> **EXERCISE DETAILS**: Would you write out the full listing exactly, without any pictures?
>>>
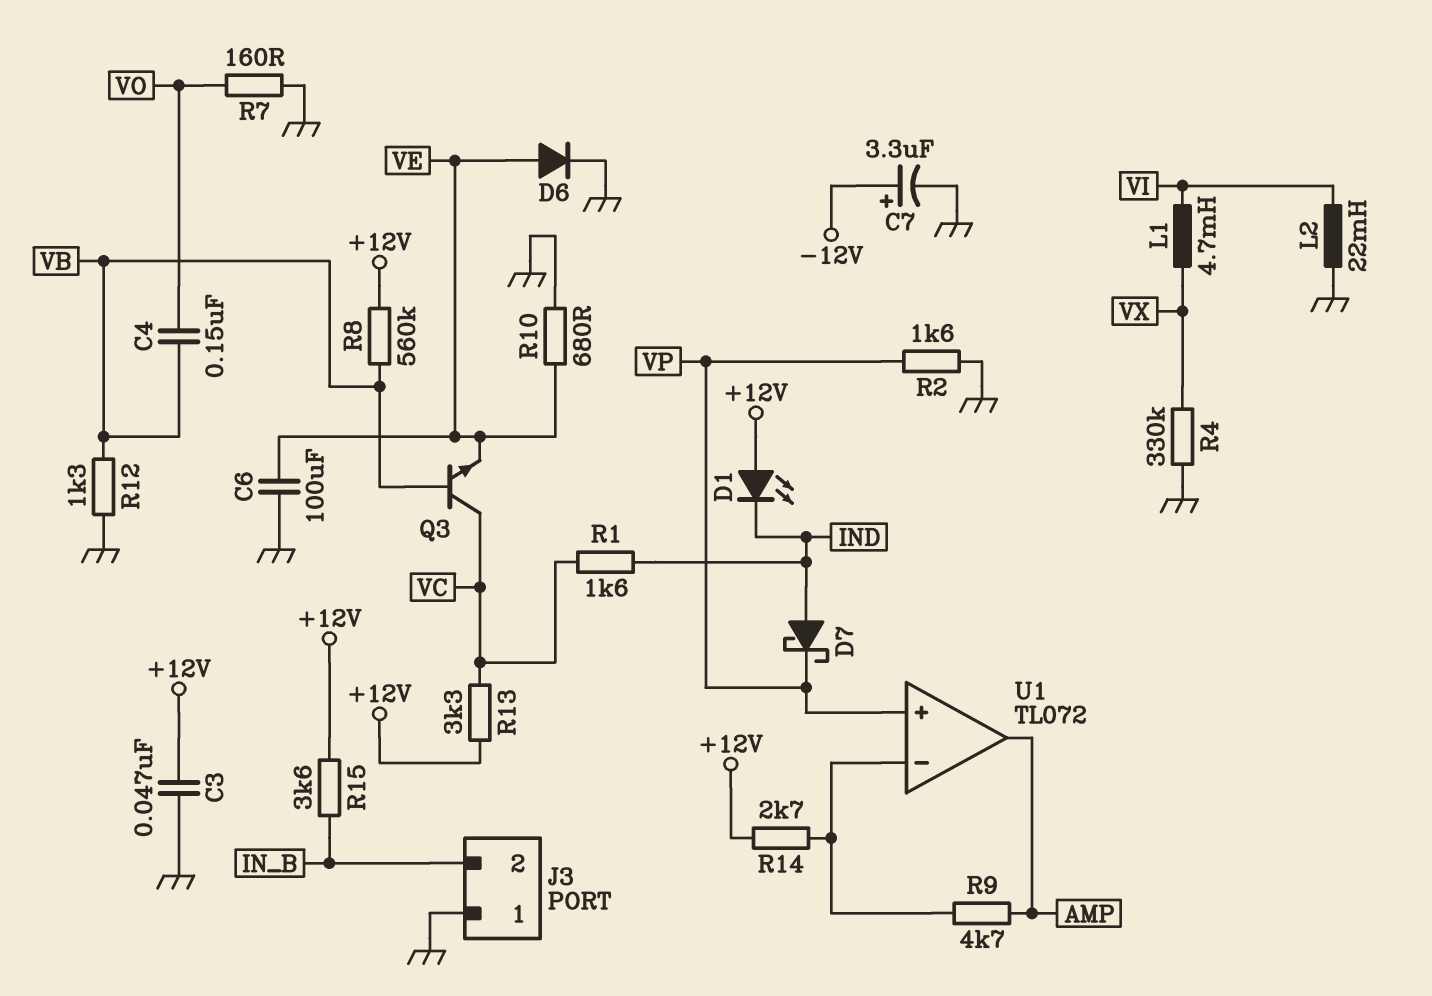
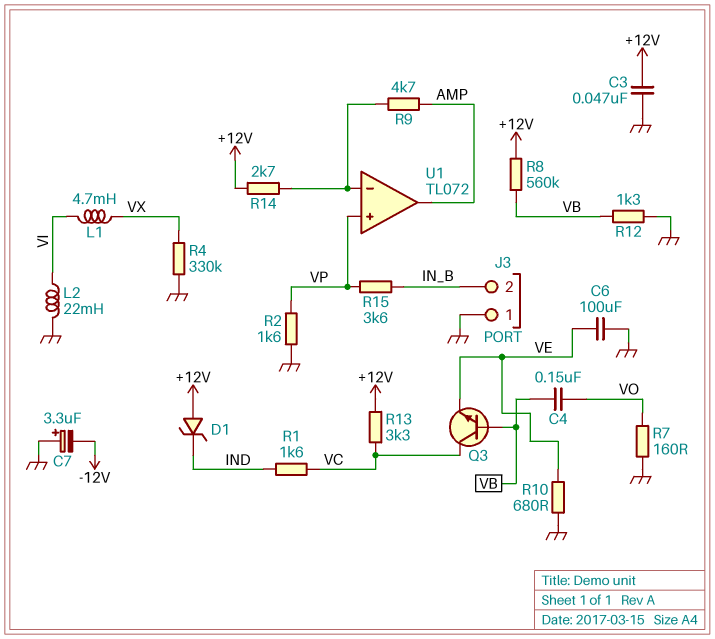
C7: 3.3uF (plus -12V, minus GND) -> 3.3uF (plus GND, minus -12V)
D1: LED (A +12V, K IND) -> zener (A +12V, K IND)
D6: diode (A VE, K GND) -> none
D7: schottky (A IND, K VP) -> none
R15: 3.6k (+12V, IN_B) -> 3.6k (IN_B, VP)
<<<
> **TASK RESPONSE**:
C7: 3.3uF (plus -12V, minus GND) -> 3.3uF (plus GND, minus -12V)
D1: LED (A +12V, K IND) -> zener (A +12V, K IND)
D6: diode (A VE, K GND) -> none
D7: schottky (A IND, K VP) -> none
R15: 3.6k (+12V, IN_B) -> 3.6k (IN_B, VP)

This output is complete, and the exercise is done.